- DATA FOR REVIEW
════════

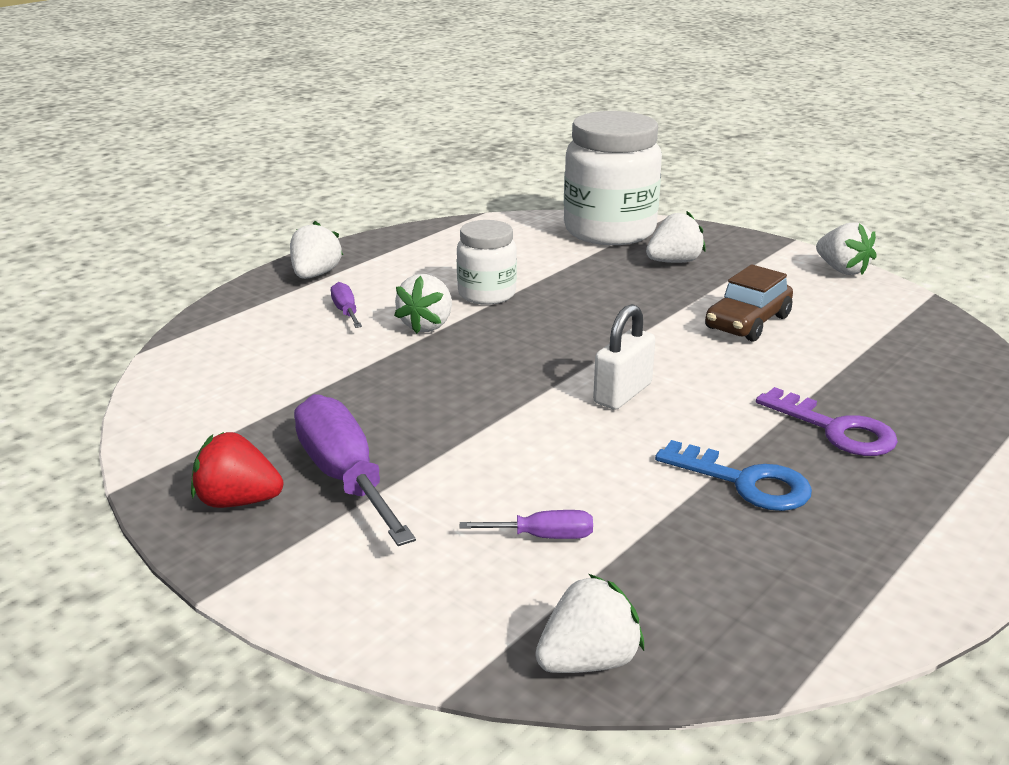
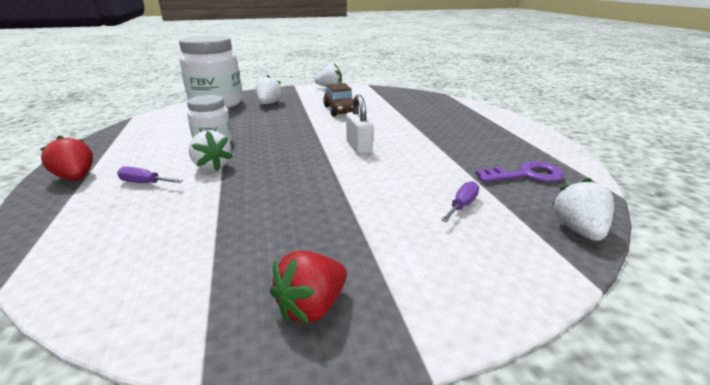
camera: 55 degrees left, 0 degrees up
(315, 275) = (76, 178): white strawberry -> red strawberry
(345, 477) = (337, 247): purple screwdriver -> none
(744, 482) = (458, 150): blue key -> none
(835, 429) = (437, 125): purple key -> purple key (525, 175)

════════

Would you please print out all the records above exactly, minus any pictures?

- EXERCISE RESPONSE
camera: 55 degrees left, 0 degrees up
(315, 275) = (76, 178): white strawberry -> red strawberry
(345, 477) = (337, 247): purple screwdriver -> none
(744, 482) = (458, 150): blue key -> none
(835, 429) = (437, 125): purple key -> purple key (525, 175)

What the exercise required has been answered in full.